▶ **Records supplied**

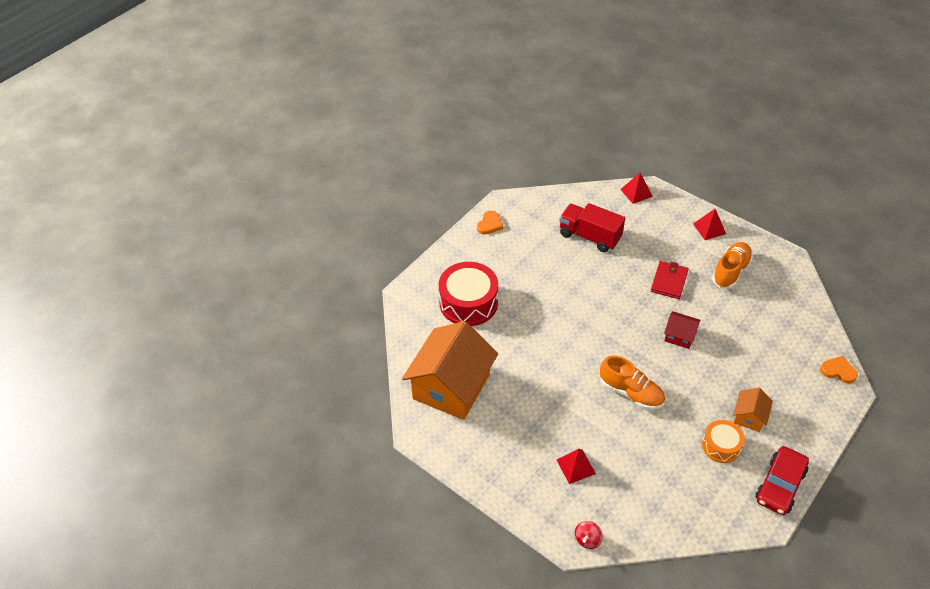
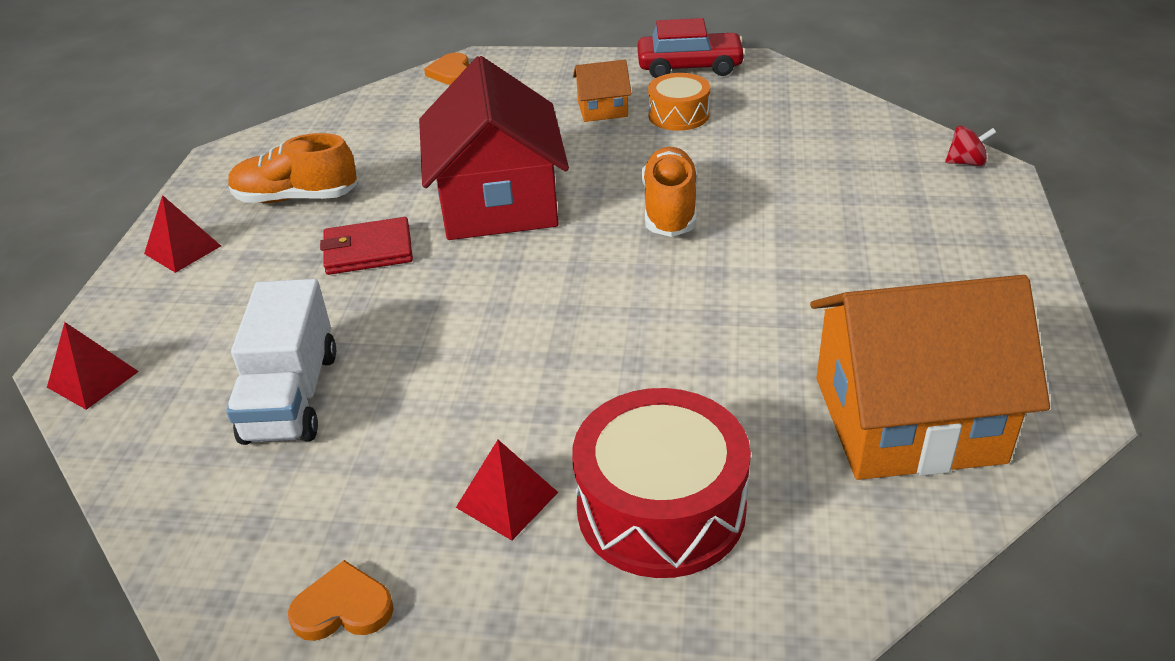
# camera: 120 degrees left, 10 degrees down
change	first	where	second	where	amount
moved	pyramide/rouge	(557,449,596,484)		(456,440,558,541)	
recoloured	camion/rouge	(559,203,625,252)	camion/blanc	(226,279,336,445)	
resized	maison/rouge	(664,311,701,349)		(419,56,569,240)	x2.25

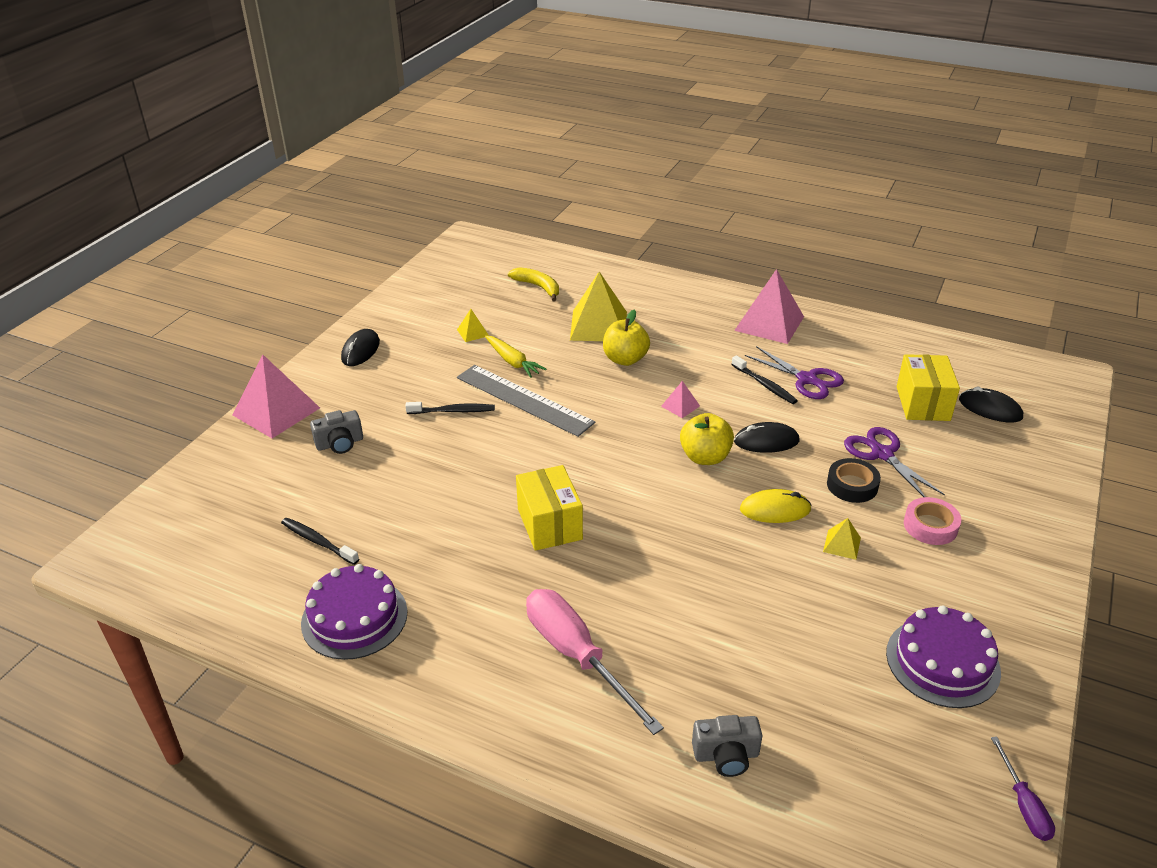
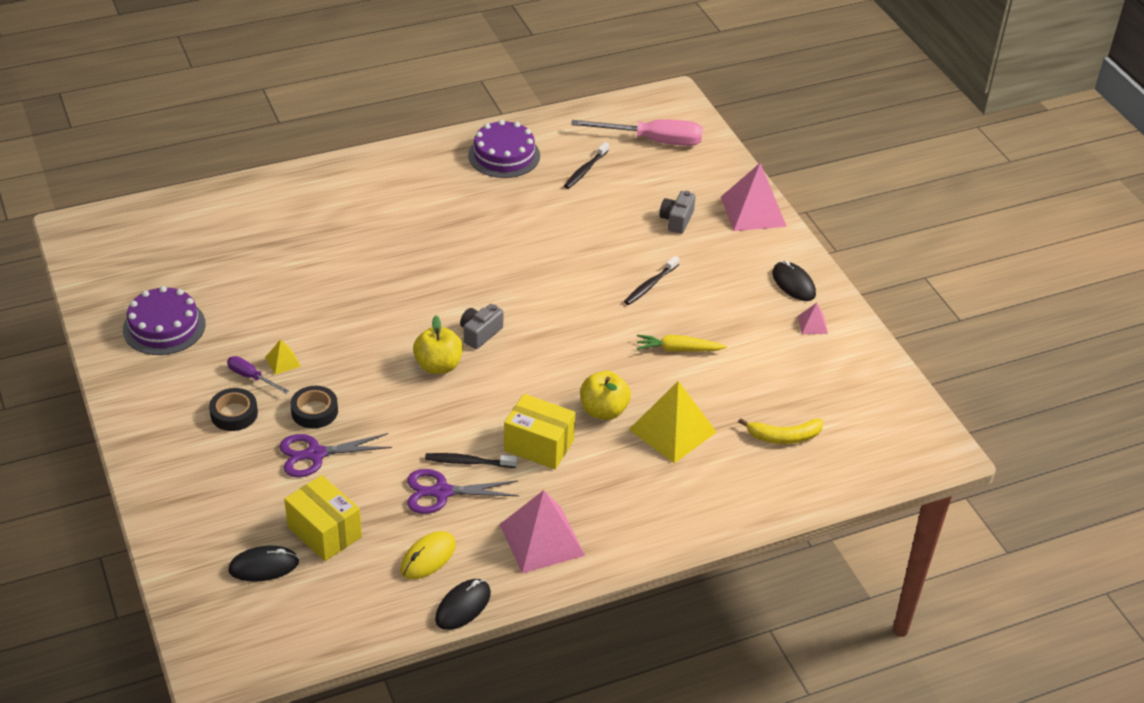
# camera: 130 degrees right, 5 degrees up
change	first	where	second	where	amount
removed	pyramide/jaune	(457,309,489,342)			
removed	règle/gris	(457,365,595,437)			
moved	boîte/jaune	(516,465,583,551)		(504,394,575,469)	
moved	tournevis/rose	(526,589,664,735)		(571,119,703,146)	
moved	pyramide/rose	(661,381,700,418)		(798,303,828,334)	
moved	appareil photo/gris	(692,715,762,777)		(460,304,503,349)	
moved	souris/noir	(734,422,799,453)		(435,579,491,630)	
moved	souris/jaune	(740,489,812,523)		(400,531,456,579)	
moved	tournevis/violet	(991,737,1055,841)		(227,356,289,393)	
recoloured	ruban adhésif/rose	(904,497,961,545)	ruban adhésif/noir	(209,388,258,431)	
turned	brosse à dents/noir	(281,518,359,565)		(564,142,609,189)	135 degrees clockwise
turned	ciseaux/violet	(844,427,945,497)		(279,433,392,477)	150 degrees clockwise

▶ **Work request**
All of the entries above need to be transcribed exactly, except for the pictures.

▶ **Response area**
# camera: 120 degrees left, 10 degrees down
change	first	where	second	where	amount
moved	pyramide/rouge	(557,449,596,484)		(456,440,558,541)	
recoloured	camion/rouge	(559,203,625,252)	camion/blanc	(226,279,336,445)	
resized	maison/rouge	(664,311,701,349)		(419,56,569,240)	x2.25

# camera: 130 degrees right, 5 degrees up
change	first	where	second	where	amount
removed	pyramide/jaune	(457,309,489,342)			
removed	règle/gris	(457,365,595,437)			
moved	boîte/jaune	(516,465,583,551)		(504,394,575,469)	
moved	tournevis/rose	(526,589,664,735)		(571,119,703,146)	
moved	pyramide/rose	(661,381,700,418)		(798,303,828,334)	
moved	appareil photo/gris	(692,715,762,777)		(460,304,503,349)	
moved	souris/noir	(734,422,799,453)		(435,579,491,630)	
moved	souris/jaune	(740,489,812,523)		(400,531,456,579)	
moved	tournevis/violet	(991,737,1055,841)		(227,356,289,393)	
recoloured	ruban adhésif/rose	(904,497,961,545)	ruban adhésif/noir	(209,388,258,431)	
turned	brosse à dents/noir	(281,518,359,565)		(564,142,609,189)	135 degrees clockwise
turned	ciseaux/violet	(844,427,945,497)		(279,433,392,477)	150 degrees clockwise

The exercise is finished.